### Provided entries ###

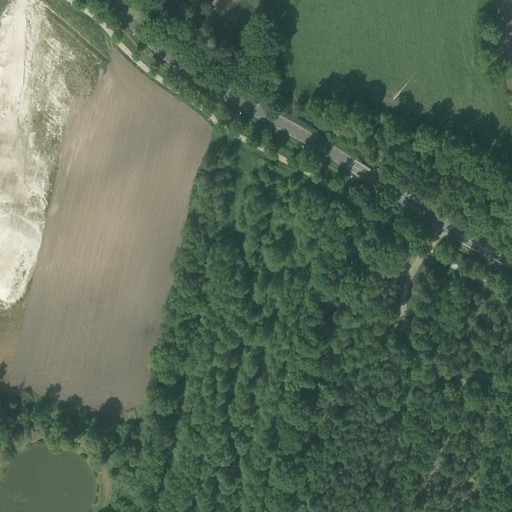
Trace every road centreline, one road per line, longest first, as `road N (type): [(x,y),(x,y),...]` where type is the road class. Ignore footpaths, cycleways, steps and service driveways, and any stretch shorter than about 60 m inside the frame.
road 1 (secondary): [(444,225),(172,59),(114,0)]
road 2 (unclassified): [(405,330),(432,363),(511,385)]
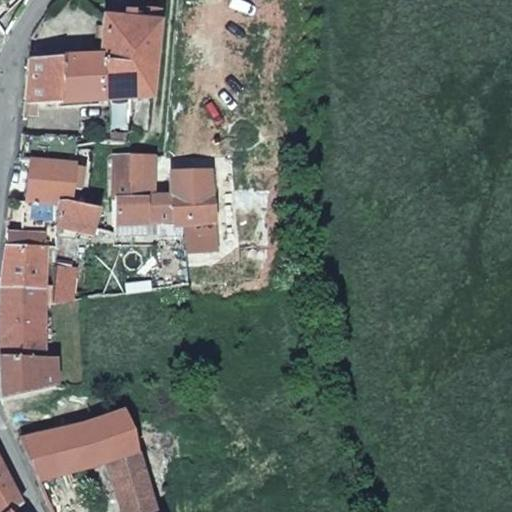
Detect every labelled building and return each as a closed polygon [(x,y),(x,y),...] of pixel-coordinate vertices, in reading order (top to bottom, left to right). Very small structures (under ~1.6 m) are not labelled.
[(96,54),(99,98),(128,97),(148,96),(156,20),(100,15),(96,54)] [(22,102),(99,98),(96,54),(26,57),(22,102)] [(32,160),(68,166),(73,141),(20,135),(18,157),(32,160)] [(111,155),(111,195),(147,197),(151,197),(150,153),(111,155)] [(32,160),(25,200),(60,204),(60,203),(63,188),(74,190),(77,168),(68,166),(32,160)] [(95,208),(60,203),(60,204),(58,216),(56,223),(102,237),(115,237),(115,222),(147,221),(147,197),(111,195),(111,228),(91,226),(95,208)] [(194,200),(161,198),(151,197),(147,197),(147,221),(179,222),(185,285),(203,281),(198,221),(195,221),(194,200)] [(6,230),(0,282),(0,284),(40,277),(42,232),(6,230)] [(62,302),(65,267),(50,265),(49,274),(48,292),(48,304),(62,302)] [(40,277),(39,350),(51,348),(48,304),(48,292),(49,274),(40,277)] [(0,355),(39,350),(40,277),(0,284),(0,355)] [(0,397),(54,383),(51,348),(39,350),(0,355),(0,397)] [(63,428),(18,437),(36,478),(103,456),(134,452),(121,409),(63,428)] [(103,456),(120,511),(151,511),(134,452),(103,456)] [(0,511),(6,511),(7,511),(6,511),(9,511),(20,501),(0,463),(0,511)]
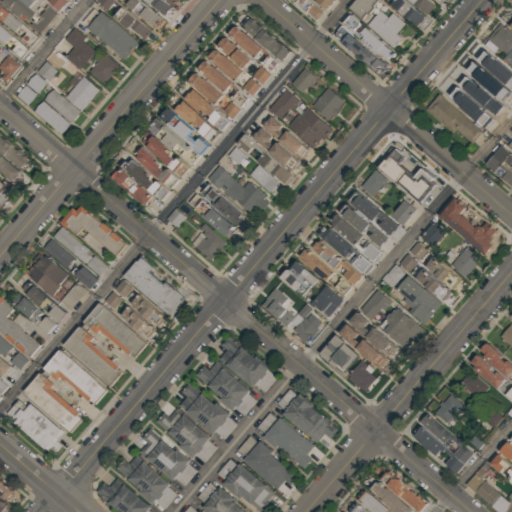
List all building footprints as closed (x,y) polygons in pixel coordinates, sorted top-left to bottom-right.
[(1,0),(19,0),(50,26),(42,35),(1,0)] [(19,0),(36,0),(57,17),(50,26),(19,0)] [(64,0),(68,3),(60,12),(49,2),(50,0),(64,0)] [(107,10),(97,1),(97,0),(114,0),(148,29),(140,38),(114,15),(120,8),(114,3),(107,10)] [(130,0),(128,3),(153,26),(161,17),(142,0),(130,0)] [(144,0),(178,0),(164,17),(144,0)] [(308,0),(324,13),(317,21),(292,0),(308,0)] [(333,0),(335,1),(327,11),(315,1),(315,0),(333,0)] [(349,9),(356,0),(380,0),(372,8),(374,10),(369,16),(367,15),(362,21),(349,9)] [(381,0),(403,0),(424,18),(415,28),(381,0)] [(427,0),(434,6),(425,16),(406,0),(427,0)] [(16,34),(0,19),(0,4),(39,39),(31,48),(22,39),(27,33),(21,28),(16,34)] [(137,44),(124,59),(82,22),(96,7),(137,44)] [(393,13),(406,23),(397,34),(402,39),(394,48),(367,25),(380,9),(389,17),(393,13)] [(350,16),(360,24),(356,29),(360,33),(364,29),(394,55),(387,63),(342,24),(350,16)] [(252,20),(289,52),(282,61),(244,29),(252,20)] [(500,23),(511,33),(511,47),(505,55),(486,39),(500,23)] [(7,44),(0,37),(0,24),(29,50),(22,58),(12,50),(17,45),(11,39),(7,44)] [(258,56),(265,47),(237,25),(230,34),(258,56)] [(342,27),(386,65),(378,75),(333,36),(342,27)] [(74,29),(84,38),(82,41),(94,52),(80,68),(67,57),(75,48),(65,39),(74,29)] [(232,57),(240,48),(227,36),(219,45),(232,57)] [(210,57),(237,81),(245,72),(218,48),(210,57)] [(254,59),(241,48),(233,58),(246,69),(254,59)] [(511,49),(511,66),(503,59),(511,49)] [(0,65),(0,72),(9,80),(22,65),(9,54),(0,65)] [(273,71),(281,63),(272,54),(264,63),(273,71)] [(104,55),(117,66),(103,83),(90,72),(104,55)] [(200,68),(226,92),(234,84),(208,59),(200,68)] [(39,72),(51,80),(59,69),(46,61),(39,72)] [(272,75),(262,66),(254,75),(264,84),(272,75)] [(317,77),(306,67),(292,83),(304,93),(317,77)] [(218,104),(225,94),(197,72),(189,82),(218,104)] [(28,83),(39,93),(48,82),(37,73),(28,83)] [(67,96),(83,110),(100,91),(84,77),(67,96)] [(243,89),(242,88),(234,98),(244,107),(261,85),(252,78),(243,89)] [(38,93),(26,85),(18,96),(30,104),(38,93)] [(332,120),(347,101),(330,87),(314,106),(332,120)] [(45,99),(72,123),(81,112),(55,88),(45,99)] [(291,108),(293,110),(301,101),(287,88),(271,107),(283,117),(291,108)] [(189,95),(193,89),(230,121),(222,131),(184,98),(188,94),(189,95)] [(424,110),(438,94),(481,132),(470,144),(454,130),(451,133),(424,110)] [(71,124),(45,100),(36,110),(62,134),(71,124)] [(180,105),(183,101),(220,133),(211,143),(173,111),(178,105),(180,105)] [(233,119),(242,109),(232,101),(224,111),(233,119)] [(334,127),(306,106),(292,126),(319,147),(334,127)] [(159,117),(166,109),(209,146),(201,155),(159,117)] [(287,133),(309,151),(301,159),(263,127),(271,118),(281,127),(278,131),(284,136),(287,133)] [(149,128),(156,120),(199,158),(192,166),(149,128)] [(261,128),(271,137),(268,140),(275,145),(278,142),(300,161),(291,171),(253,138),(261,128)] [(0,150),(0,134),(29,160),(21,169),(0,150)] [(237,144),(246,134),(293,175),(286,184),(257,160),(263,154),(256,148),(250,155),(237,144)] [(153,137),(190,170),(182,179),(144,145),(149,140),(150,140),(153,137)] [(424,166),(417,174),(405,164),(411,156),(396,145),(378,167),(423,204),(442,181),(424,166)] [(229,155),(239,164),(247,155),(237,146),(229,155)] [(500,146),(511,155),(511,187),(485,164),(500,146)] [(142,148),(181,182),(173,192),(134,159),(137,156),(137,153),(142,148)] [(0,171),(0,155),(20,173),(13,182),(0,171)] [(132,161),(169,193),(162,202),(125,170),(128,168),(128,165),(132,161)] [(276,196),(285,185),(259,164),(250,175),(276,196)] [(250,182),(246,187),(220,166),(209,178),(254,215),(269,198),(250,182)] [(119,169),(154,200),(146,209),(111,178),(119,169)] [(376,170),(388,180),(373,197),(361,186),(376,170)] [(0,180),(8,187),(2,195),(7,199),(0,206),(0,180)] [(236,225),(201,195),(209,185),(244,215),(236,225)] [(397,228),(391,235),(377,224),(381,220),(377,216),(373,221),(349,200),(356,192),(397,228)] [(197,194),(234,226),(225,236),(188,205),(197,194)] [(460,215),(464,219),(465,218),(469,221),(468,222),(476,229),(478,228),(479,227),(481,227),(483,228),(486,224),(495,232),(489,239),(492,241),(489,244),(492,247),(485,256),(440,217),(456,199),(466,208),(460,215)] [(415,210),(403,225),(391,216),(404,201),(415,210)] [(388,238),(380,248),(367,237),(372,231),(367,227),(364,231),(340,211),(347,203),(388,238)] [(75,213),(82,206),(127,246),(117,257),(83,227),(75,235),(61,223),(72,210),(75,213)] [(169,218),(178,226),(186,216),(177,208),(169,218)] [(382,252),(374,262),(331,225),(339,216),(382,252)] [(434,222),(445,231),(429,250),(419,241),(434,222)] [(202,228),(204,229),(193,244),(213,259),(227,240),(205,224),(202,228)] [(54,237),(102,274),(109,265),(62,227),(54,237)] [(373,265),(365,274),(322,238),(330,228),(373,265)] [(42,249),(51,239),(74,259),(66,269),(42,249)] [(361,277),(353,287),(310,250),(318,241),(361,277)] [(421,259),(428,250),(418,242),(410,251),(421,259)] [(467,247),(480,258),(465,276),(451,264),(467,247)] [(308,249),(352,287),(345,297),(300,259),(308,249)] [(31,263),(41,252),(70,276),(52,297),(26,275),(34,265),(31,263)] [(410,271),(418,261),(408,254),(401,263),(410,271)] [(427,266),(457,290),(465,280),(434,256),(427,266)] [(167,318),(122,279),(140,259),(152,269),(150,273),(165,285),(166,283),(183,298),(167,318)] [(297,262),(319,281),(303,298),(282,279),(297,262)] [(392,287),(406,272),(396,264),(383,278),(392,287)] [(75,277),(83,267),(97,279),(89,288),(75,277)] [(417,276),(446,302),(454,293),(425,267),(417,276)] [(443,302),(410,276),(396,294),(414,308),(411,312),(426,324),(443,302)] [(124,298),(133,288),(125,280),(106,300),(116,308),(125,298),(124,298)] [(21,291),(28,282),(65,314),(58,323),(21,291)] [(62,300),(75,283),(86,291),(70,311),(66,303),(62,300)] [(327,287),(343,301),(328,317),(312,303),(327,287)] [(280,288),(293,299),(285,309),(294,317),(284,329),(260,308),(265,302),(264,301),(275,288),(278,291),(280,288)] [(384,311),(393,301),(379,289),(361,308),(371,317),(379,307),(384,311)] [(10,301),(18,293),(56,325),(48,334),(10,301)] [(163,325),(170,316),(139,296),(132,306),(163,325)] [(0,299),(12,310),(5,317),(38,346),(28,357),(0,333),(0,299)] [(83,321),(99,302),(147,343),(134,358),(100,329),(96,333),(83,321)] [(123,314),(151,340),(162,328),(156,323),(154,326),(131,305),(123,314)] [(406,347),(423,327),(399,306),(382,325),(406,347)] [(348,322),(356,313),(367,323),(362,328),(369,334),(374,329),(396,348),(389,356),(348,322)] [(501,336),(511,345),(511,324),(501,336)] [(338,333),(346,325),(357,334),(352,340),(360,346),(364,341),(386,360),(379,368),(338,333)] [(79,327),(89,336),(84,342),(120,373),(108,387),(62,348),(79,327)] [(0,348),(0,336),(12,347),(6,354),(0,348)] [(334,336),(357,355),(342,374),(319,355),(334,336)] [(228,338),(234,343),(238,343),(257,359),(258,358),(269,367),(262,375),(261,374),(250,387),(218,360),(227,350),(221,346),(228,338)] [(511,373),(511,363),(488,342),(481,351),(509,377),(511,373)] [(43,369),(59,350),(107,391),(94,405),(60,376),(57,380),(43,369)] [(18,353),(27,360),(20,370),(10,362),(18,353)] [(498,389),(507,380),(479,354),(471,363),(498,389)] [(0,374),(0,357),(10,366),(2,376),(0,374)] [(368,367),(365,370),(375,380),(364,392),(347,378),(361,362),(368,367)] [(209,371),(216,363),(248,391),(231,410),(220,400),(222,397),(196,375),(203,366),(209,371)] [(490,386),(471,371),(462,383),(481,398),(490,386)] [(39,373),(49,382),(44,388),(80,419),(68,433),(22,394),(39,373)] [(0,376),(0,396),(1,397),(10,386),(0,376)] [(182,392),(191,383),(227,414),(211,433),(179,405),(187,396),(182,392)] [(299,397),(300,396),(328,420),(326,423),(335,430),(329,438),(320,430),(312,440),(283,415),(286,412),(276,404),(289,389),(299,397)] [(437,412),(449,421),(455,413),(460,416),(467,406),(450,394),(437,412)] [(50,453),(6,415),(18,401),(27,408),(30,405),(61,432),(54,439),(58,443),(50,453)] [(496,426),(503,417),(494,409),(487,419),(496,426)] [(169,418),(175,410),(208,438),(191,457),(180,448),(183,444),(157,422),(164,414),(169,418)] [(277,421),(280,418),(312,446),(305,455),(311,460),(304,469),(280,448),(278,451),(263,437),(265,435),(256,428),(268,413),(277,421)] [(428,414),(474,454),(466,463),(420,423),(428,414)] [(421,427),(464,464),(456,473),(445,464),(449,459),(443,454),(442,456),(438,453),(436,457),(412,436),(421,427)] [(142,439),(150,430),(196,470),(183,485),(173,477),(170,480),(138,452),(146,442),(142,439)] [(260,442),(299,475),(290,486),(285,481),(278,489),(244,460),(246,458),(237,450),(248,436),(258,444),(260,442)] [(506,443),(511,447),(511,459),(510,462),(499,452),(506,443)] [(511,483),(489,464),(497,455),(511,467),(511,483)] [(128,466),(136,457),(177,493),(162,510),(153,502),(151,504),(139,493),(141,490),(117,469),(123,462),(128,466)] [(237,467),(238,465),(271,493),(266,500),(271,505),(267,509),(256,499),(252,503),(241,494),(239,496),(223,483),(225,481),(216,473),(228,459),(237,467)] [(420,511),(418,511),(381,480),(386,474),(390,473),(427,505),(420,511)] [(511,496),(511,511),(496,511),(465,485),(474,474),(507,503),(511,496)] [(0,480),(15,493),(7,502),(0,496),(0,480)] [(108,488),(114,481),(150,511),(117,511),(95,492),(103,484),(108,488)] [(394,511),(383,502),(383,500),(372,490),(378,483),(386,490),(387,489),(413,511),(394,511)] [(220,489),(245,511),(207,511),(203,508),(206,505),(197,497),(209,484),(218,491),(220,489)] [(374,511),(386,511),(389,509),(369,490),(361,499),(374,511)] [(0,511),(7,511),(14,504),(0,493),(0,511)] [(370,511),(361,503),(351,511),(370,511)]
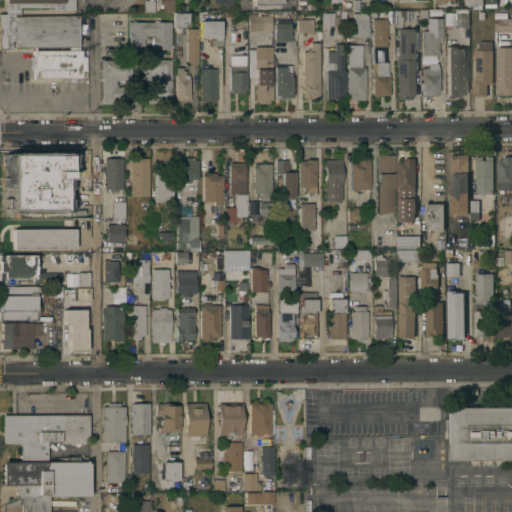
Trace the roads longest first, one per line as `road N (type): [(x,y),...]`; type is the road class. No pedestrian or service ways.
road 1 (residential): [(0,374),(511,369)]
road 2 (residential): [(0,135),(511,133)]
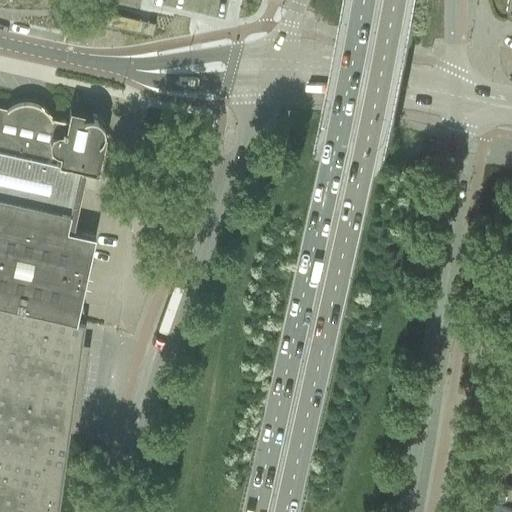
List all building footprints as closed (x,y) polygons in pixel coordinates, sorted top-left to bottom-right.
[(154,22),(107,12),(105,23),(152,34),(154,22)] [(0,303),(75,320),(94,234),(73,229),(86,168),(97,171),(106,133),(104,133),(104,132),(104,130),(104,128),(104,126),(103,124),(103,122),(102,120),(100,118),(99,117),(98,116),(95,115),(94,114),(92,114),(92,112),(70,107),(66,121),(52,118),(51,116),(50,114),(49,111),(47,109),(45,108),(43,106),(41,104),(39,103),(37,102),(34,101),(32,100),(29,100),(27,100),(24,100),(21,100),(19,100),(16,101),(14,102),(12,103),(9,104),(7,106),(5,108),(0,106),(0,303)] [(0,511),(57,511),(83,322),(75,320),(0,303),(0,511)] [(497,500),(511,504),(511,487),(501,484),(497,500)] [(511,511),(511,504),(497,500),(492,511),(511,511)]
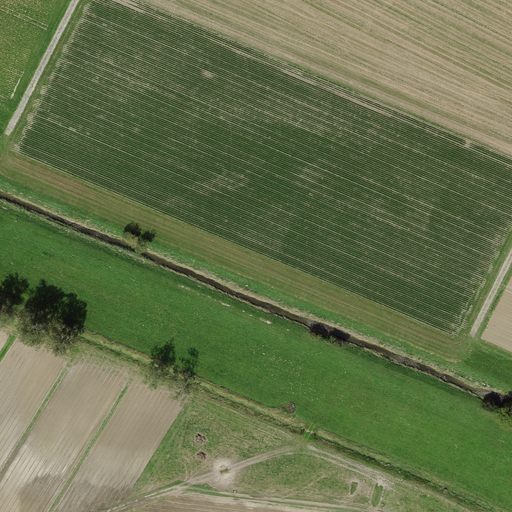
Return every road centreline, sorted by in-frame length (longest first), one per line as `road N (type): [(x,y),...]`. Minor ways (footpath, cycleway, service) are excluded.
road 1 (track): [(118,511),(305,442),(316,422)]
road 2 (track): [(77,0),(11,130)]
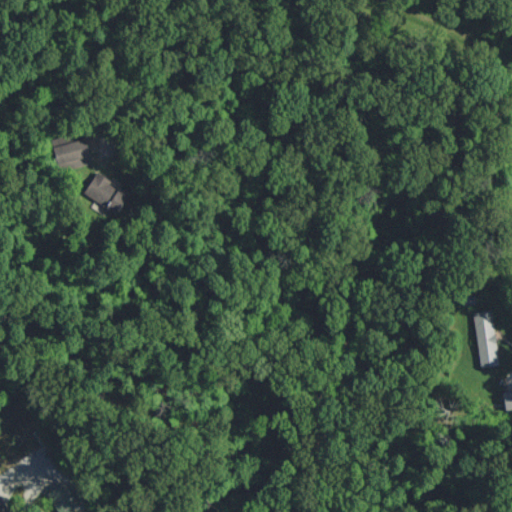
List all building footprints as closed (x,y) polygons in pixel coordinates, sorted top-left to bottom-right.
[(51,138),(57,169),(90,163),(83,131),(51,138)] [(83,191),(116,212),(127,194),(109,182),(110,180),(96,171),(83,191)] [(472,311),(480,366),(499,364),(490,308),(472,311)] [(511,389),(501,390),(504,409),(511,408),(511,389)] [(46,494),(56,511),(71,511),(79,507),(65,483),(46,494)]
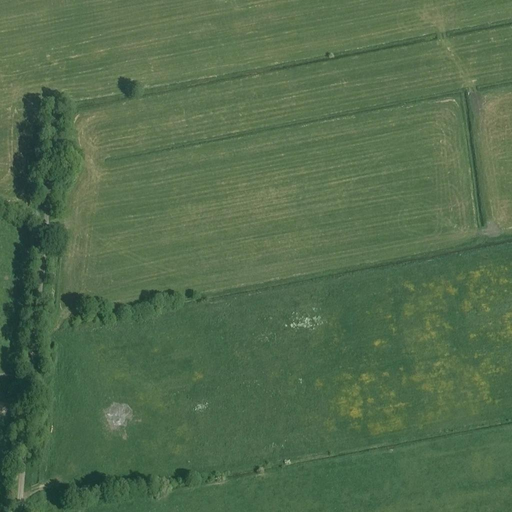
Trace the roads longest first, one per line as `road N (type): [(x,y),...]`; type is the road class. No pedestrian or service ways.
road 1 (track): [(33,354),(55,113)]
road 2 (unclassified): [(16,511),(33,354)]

###

Copy the data above word for word, from the beginning through the line containing "road 2 (unclassified): [(405,330),(432,363),(511,385)]", inclusive. Leave the pictures out.

* Exercise response *
Trace every road centreline, one road per line, longest first, as `road N (type): [(x,y),(x,y),...]` where type is the road class. Ignore footpaths, cycleways, steps and service driveways, and any stretch shorter than about 60 m inside the frame.
road 1 (secondary): [(444,225),(172,59),(114,0)]
road 2 (unclassified): [(405,330),(432,363),(511,385)]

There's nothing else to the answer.